═════ Provided records ═════

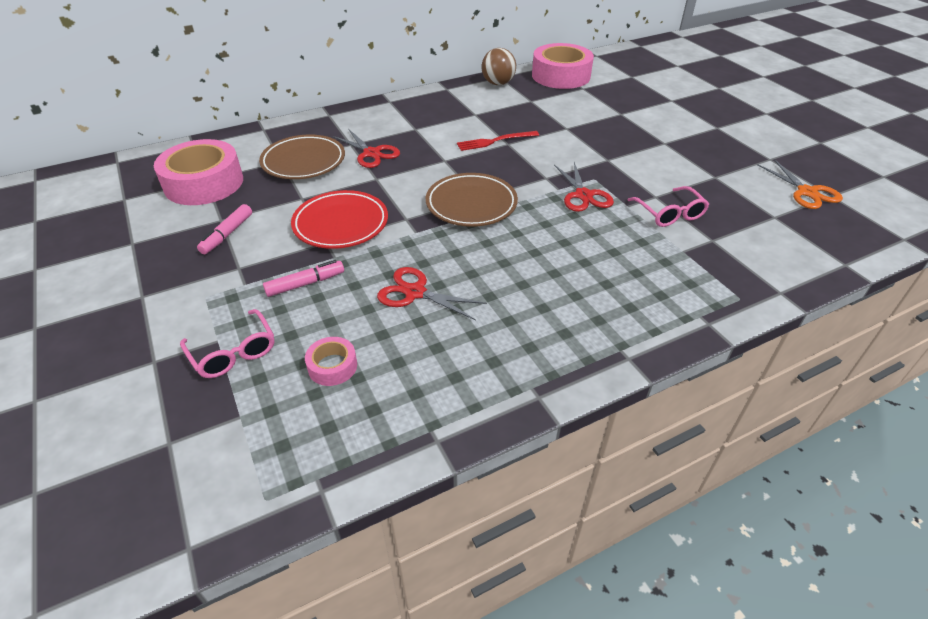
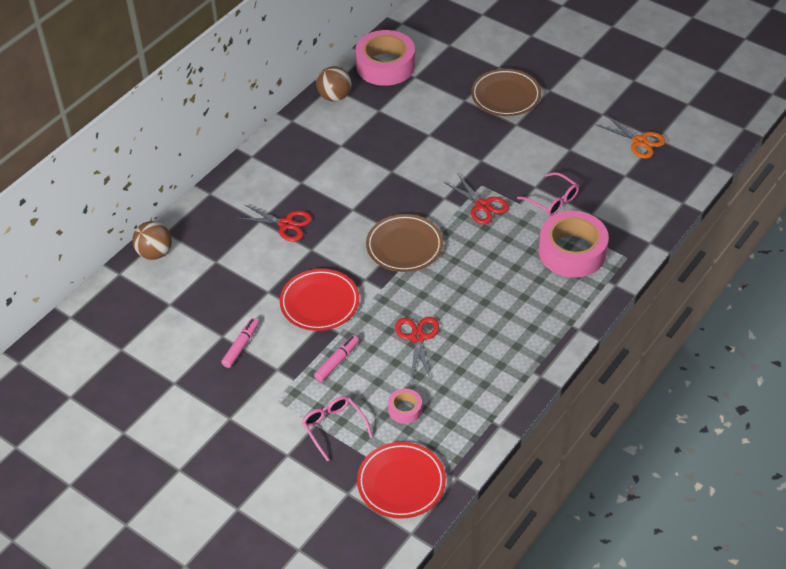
camera: 25 degrees left, 5 degrees up
pink tape [154,139,243,205] -> pink tape moved to [539,211,609,278]
pink glasses [180,309,275,378] -> pink glasses turned 150 degrees counterclockwise [302,396,373,461]
pink marker [197,204,252,254] -> pink marker turned 150 degrees counterclockwise [221,318,259,368]
brown plate [259,135,345,179] -> brown plate moved to [471,69,541,116]
red scissors [377,267,487,320] -> red scissors turned 90 degrees clockwise [395,317,439,380]
red fork [457,131,539,151] -> none
none -> brown ball [133,221,172,260]
none -> red plate [357,442,446,519]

═════

■ **What you are asked to do**: The records are to be returned verbatim. Skip any picture they contain.

■ **Response for this exercise**:
camera: 25 degrees left, 5 degrees up
pink tape [154,139,243,205] -> pink tape moved to [539,211,609,278]
pink glasses [180,309,275,378] -> pink glasses turned 150 degrees counterclockwise [302,396,373,461]
pink marker [197,204,252,254] -> pink marker turned 150 degrees counterclockwise [221,318,259,368]
brown plate [259,135,345,179] -> brown plate moved to [471,69,541,116]
red scissors [377,267,487,320] -> red scissors turned 90 degrees clockwise [395,317,439,380]
red fork [457,131,539,151] -> none
none -> brown ball [133,221,172,260]
none -> red plate [357,442,446,519]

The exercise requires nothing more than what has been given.